INSTRUCTION - Put the lines below, from the one containing "The width and" through the end of the items, into a Markdown table with the columns Row and Line, leaving out blank lines.
**** SOURCE MATERIAL
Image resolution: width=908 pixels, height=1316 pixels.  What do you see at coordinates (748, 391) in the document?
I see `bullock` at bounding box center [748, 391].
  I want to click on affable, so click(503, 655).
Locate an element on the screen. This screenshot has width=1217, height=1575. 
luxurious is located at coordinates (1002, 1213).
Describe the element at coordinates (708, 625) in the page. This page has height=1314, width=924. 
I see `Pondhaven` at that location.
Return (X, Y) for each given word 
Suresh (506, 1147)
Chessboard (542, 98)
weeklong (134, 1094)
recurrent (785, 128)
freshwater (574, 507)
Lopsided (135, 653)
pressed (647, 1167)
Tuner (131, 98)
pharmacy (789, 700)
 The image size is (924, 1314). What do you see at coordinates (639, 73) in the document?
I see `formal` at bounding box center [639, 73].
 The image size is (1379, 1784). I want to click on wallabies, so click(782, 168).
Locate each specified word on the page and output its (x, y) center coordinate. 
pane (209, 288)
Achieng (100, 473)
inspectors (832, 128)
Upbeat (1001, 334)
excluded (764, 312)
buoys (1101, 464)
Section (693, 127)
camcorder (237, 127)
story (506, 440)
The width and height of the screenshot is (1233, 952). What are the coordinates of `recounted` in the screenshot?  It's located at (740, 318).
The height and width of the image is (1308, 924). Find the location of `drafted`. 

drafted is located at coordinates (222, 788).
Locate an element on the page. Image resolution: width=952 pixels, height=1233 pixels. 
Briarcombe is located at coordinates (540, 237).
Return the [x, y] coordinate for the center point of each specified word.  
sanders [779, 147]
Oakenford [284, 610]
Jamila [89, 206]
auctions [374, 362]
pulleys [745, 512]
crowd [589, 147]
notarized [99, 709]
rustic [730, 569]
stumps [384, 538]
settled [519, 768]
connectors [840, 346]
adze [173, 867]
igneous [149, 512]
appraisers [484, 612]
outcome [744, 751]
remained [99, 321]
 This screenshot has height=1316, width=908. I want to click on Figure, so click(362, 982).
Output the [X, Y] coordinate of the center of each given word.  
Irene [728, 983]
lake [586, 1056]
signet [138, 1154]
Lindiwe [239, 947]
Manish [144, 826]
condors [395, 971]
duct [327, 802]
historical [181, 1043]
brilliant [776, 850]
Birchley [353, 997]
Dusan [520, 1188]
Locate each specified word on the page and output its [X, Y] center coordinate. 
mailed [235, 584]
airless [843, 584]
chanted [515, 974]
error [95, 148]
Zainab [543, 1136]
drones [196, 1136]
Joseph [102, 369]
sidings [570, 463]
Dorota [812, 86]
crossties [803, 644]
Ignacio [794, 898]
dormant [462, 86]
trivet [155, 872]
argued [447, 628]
********
ANSWER TO THE EXERCISE -
| Row | Line |
|---|---|
| 1 | The width and height of the screenshot is (1233, 952). What are the coordinates of `recounted` in the screenshot?  It's located at (740, 318). |
| 2 | The height and width of the image is (1308, 924). Find the location of `drafted`.  |
| 3 | drafted is located at coordinates (222, 788). |
| 4 | Locate an element on the page. Image resolution: width=952 pixels, height=1233 pixels.  |
| 5 | Briarcombe is located at coordinates (540, 237). |
| 6 | Return the [x, y] coordinate for the center point of each specified word.   |
| 7 | sanders [779, 147] |
| 8 | Oakenford [284, 610] |
| 9 | Jamila [89, 206] |
| 10 | auctions [374, 362] |
| 11 | pulleys [745, 512] |
| 12 | crowd [589, 147] |
| 13 | notarized [99, 709] |
| 14 | rustic [730, 569] |
| 15 | stumps [384, 538] |
| 16 | settled [519, 768] |
| 17 | connectors [840, 346] |
| 18 | adze [173, 867] |
| 19 | igneous [149, 512] |
| 20 | appraisers [484, 612] |
| 21 | outcome [744, 751] |
| 22 | remained [99, 321] |
| 23 |  This screenshot has height=1316, width=908. I want to click on Figure, so click(362, 982). |
| 24 | Output the [X, Y] coordinate of the center of each given word.   |
| 25 | Irene [728, 983] |
| 26 | lake [586, 1056] |
| 27 | signet [138, 1154] |
| 28 | Lindiwe [239, 947] |
| 29 | Manish [144, 826] |
| 30 | condors [395, 971] |
| 31 | duct [327, 802] |
| 32 | historical [181, 1043] |
| 33 | brilliant [776, 850] |
| 34 | Birchley [353, 997] |
| 35 | Dusan [520, 1188] |
| 36 | Locate each specified word on the page and output its [X, Y] center coordinate.  |
| 37 | mailed [235, 584] |
| 38 | airless [843, 584] |
| 39 | chanted [515, 974] |
| 40 | error [95, 148] |
| 41 | Zainab [543, 1136] |
| 42 | drones [196, 1136] |
| 43 | Joseph [102, 369] |
| 44 | sidings [570, 463] |
| 45 | Dorota [812, 86] |
| 46 | crossties [803, 644] |
| 47 | Ignacio [794, 898] |
| 48 | dormant [462, 86] |
| 49 | trivet [155, 872] |
| 50 | argued [447, 628] |